--- START ---

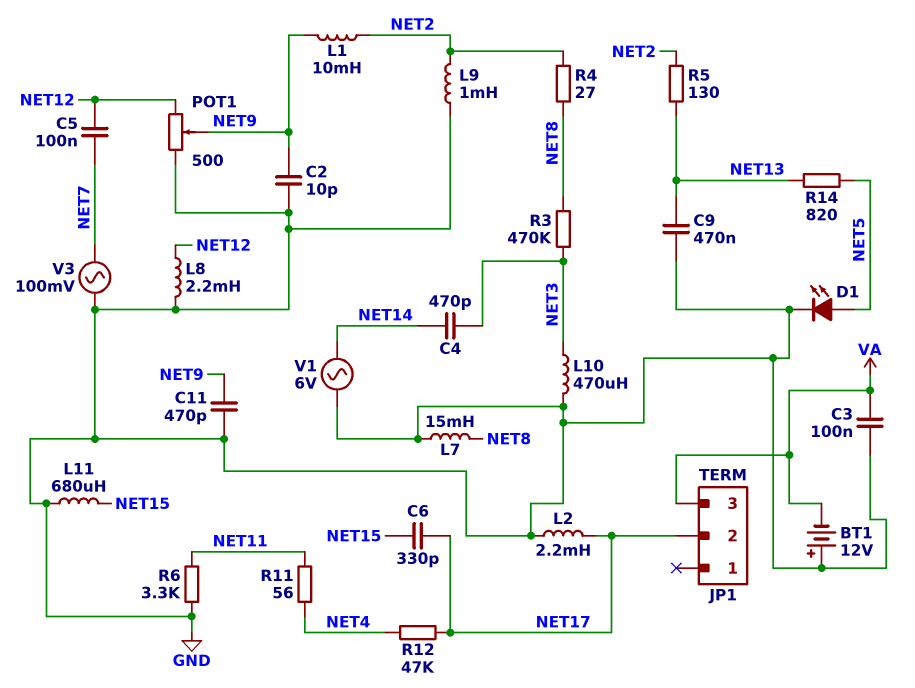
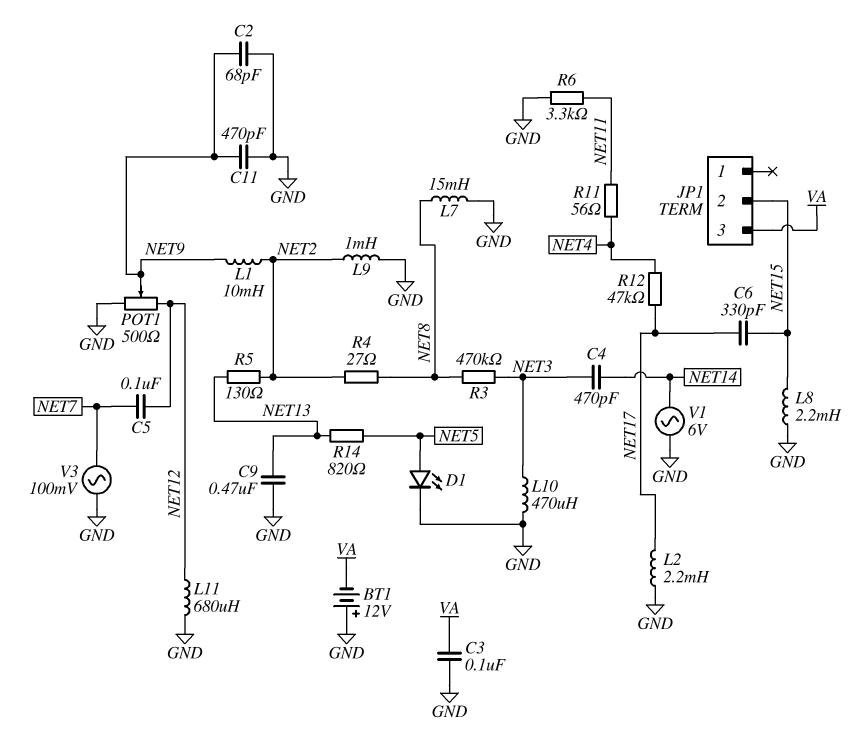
C2: 10pF (GND, NET9) -> 68pF (GND, NET9)
JP1 pin 2: NET17 -> NET15
L8: 2.2mH (GND, NET12) -> 2.2mH (GND, NET15)
L11: 680uH (GND, NET15) -> 680uH (GND, NET12)

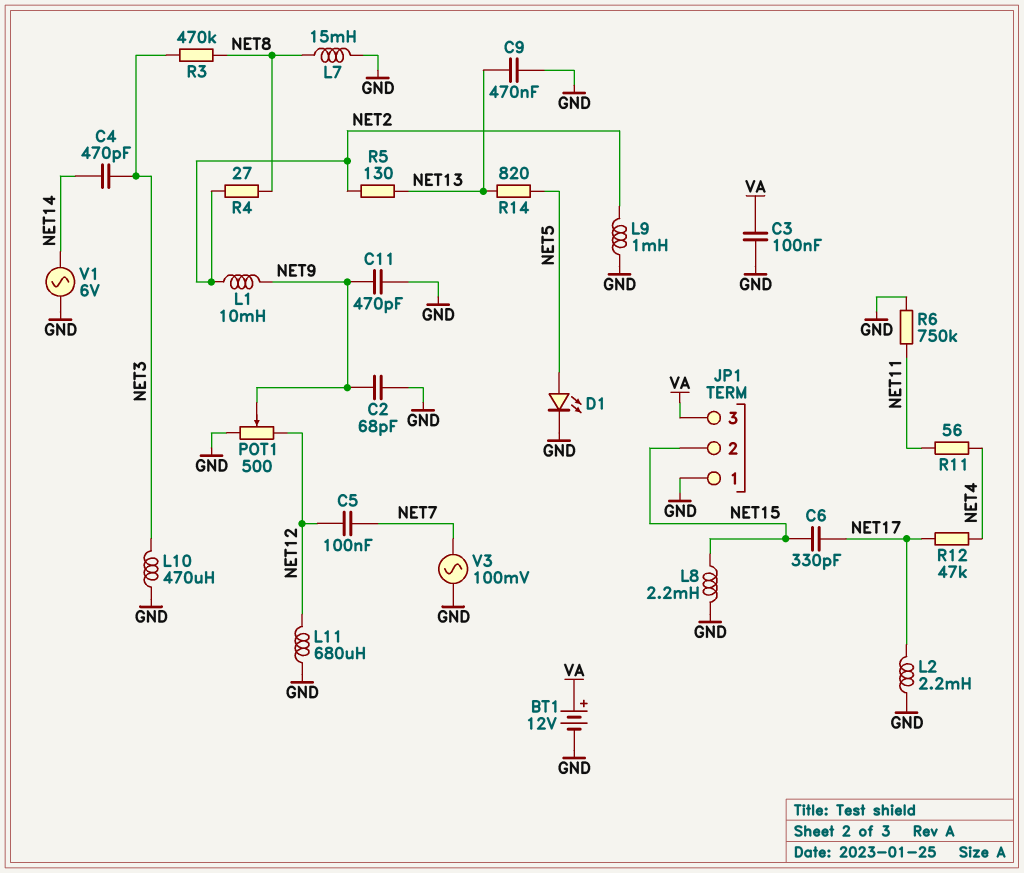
BT1: 12V (plus GND, minus VA) -> 12V (plus VA, minus GND)
JP1 pin 1: none -> GND
R6: 3.3k (GND, NET11) -> 750k (GND, NET11)

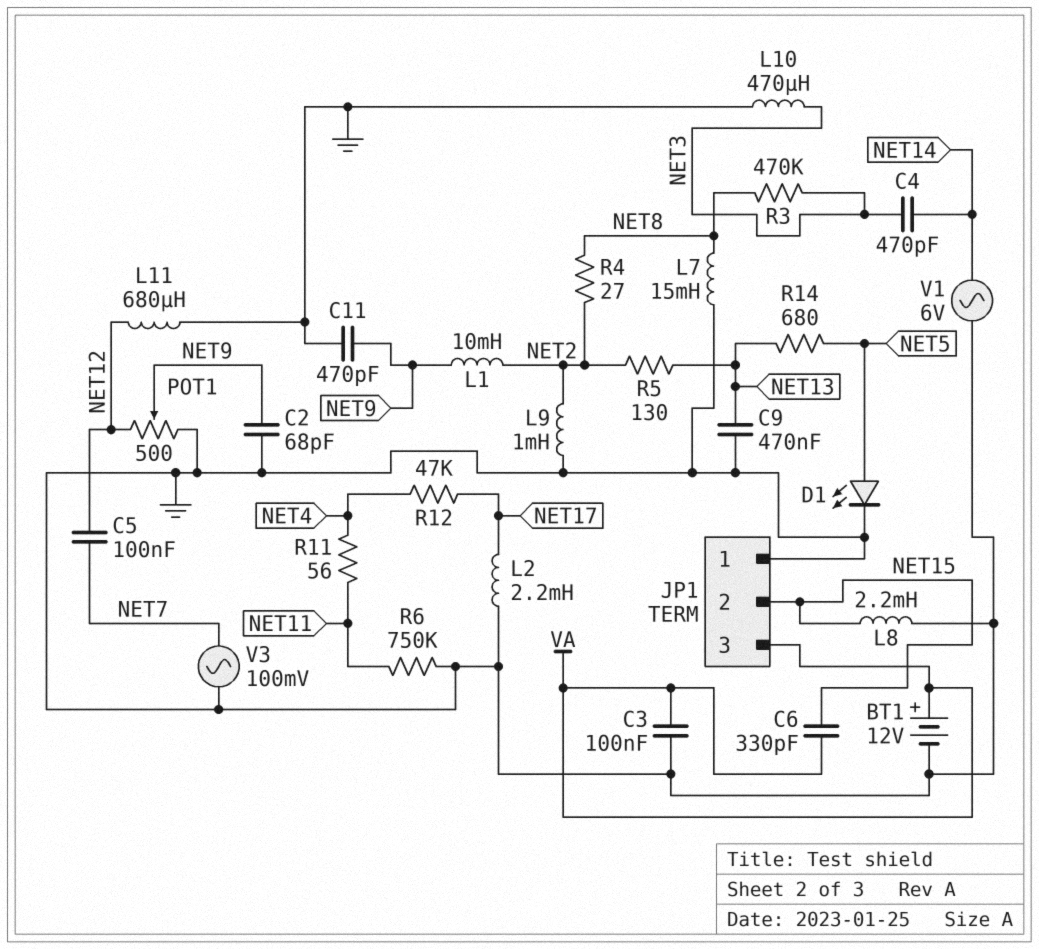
C6: 330pF (NET15, NET17) -> 330pF (NET15, VA)
R14: 820 (NET5, NET13) -> 680 (NET5, NET13)

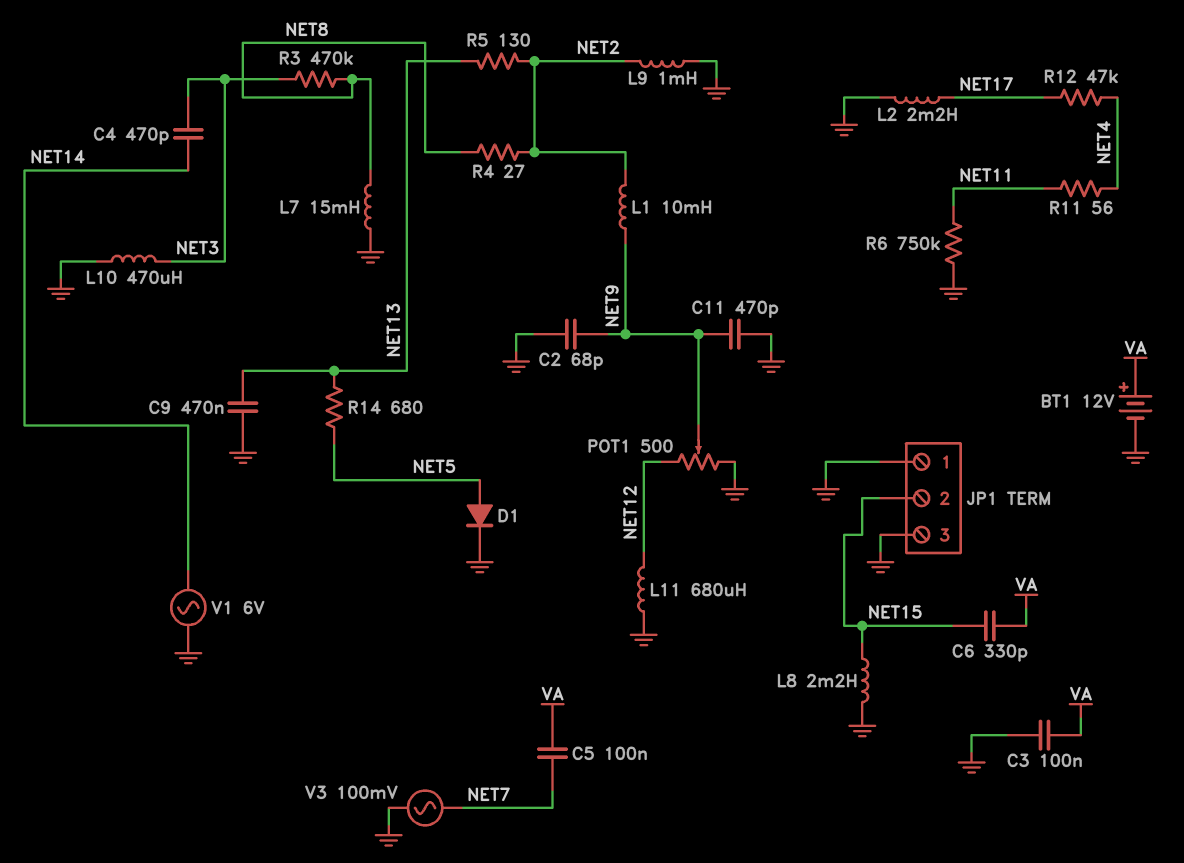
C5: 100nF (NET7, NET12) -> 100nF (NET7, VA)
D1: LED (A NET5, K GND) -> diode (A NET5, K GND)
JP1 pin 3: VA -> GND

--- END ---

• [DIRECTIONS] Please print the records above once more, word for word, omitting all pictures.

• [RESULT OF THE TASK]
C2: 10pF (GND, NET9) -> 68pF (GND, NET9)
JP1 pin 2: NET17 -> NET15
L8: 2.2mH (GND, NET12) -> 2.2mH (GND, NET15)
L11: 680uH (GND, NET15) -> 680uH (GND, NET12)

BT1: 12V (plus GND, minus VA) -> 12V (plus VA, minus GND)
JP1 pin 1: none -> GND
R6: 3.3k (GND, NET11) -> 750k (GND, NET11)

C6: 330pF (NET15, NET17) -> 330pF (NET15, VA)
R14: 820 (NET5, NET13) -> 680 (NET5, NET13)

C5: 100nF (NET7, NET12) -> 100nF (NET7, VA)
D1: LED (A NET5, K GND) -> diode (A NET5, K GND)
JP1 pin 3: VA -> GND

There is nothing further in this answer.